TASK DETAILS –
Find the line with "blue glue stick: [238,517,350,570]" in the entries below. Repeat it, every following line, and the line with "yellow cheese: [349,224,394,261]", exactly and with nothing added.

MATERIAL FOR THE TASK –

§ §

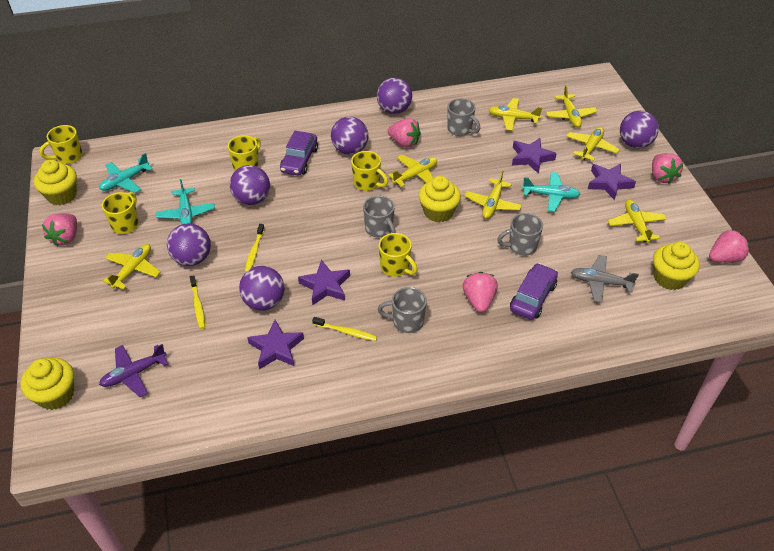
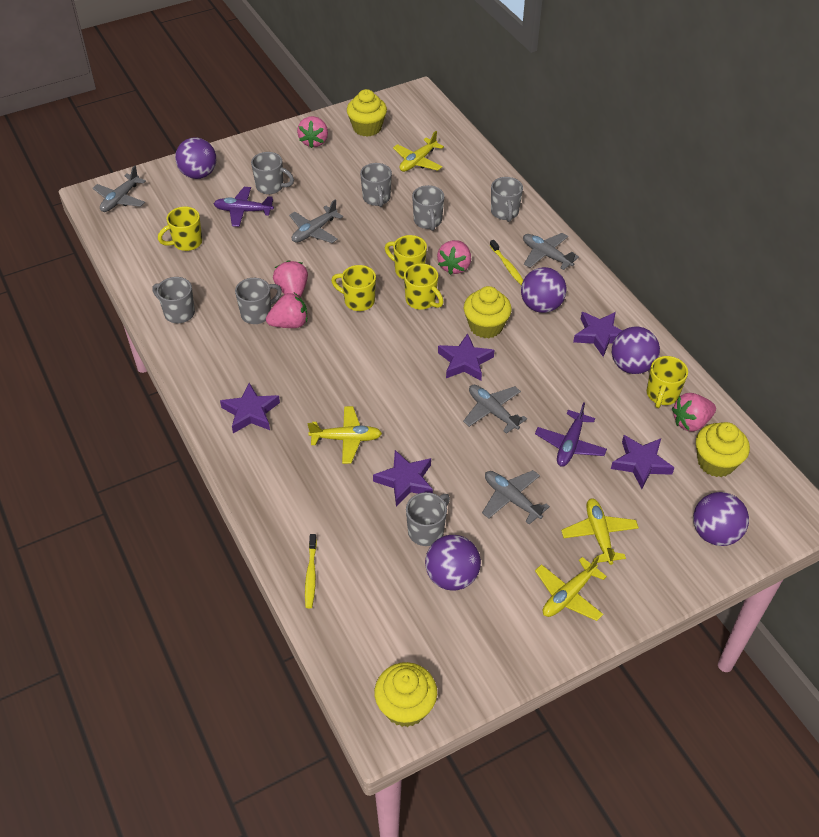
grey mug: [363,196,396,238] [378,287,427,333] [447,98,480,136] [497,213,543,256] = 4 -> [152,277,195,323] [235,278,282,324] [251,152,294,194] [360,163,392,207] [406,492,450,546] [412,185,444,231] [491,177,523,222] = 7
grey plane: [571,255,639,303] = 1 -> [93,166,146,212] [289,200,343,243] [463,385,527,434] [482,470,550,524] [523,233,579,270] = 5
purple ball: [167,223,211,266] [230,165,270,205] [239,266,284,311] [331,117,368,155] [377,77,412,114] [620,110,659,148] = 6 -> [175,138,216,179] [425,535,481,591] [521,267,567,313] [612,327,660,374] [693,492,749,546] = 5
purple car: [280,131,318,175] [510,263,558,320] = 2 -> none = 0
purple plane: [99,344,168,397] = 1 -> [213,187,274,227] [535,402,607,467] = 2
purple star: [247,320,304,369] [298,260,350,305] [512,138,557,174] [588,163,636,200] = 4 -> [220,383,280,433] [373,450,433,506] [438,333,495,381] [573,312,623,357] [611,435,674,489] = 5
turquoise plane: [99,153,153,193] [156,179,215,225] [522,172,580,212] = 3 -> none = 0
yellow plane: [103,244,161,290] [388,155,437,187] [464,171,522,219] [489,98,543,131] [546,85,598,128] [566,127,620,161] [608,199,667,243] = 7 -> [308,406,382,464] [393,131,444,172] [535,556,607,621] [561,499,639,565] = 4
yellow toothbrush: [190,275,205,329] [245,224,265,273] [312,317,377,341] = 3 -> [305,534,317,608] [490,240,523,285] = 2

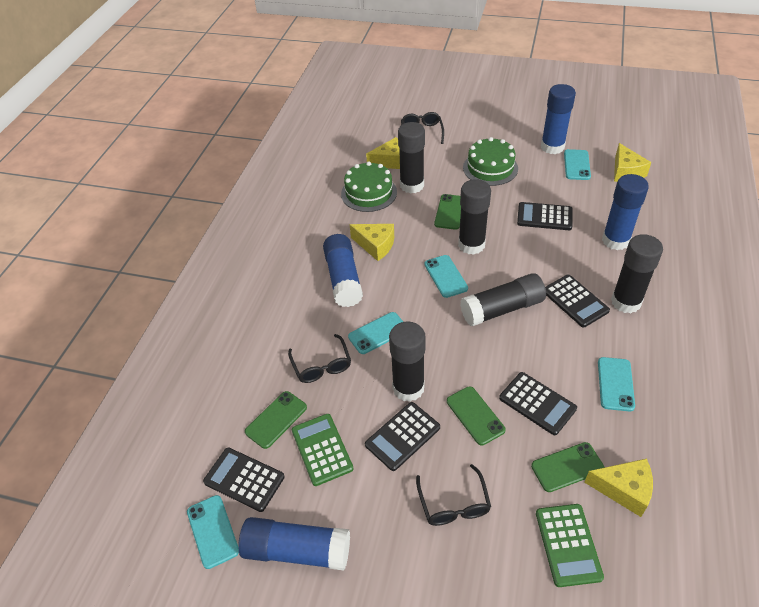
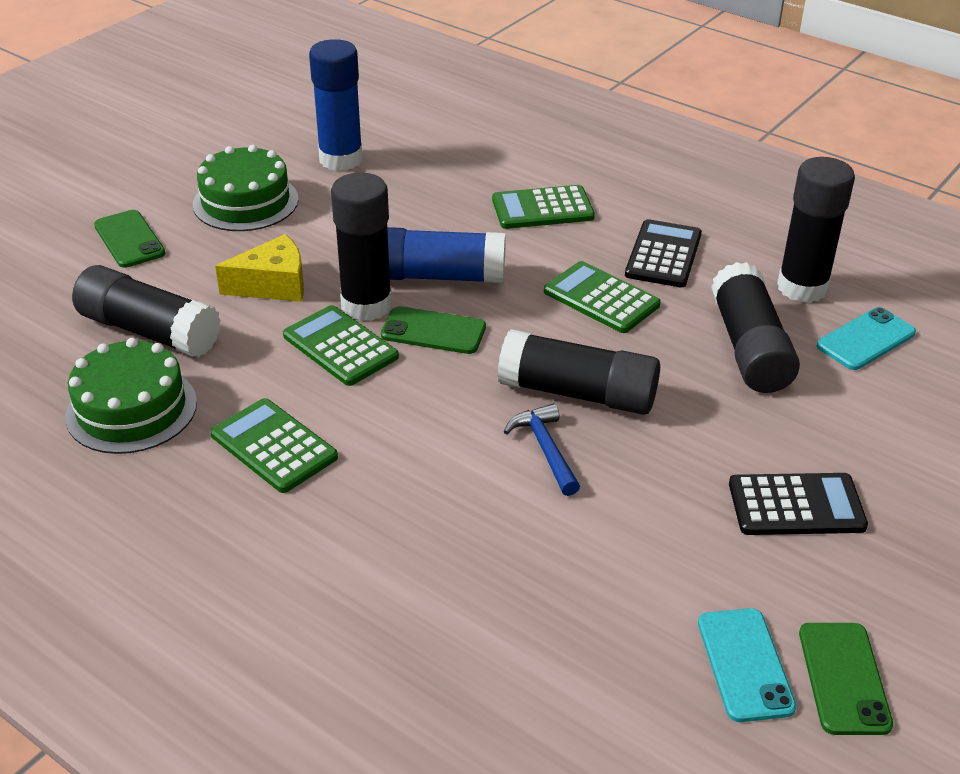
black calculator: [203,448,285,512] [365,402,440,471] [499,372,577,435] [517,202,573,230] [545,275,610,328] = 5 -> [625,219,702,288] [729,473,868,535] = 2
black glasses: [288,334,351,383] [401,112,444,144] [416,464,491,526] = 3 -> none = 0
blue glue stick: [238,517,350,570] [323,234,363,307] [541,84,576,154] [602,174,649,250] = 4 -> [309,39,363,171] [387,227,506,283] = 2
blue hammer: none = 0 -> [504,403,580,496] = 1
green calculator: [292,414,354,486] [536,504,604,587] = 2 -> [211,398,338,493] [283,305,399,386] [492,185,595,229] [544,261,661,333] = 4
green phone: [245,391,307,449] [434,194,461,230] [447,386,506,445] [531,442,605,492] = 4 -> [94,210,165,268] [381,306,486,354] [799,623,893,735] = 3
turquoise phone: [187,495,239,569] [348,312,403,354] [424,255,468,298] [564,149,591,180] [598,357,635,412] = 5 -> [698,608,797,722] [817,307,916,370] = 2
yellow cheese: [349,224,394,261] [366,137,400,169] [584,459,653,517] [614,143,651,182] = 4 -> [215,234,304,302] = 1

§ §

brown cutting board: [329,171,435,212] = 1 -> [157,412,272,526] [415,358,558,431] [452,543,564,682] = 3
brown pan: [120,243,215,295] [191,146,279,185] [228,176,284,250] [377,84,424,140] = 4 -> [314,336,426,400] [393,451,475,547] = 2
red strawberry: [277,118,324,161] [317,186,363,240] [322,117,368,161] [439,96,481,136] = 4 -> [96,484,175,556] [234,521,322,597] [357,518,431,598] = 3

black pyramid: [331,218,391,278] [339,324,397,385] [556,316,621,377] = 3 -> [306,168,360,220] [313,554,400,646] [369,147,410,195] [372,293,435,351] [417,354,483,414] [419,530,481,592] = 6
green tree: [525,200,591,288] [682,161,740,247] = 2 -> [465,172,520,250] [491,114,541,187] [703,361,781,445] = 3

§ §

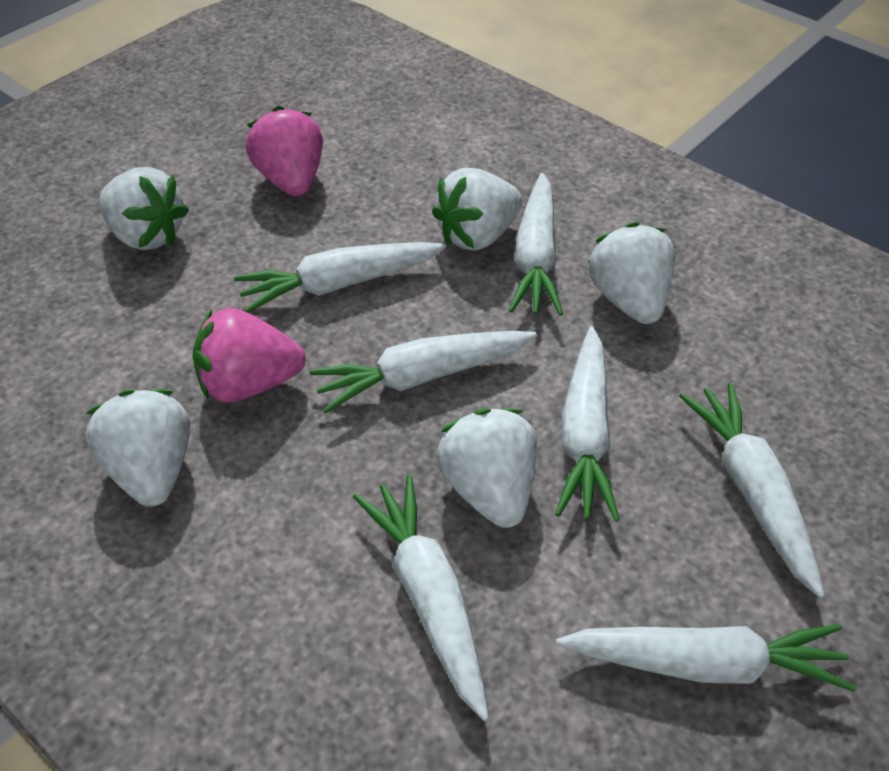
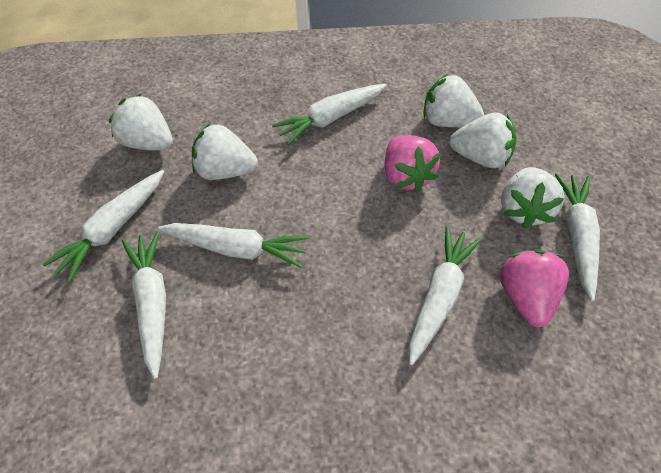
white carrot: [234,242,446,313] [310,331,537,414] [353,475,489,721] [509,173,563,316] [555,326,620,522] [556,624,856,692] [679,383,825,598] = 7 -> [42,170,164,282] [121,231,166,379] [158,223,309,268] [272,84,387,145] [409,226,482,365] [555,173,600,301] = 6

§ §

EXERCISE ANSWER –
blue glue stick: [238,517,350,570] [323,234,363,307] [541,84,576,154] [602,174,649,250] = 4 -> [309,39,363,171] [387,227,506,283] = 2
blue hammer: none = 0 -> [504,403,580,496] = 1
green calculator: [292,414,354,486] [536,504,604,587] = 2 -> [211,398,338,493] [283,305,399,386] [492,185,595,229] [544,261,661,333] = 4
green phone: [245,391,307,449] [434,194,461,230] [447,386,506,445] [531,442,605,492] = 4 -> [94,210,165,268] [381,306,486,354] [799,623,893,735] = 3
turquoise phone: [187,495,239,569] [348,312,403,354] [424,255,468,298] [564,149,591,180] [598,357,635,412] = 5 -> [698,608,797,722] [817,307,916,370] = 2
yellow cheese: [349,224,394,261] [366,137,400,169] [584,459,653,517] [614,143,651,182] = 4 -> [215,234,304,302] = 1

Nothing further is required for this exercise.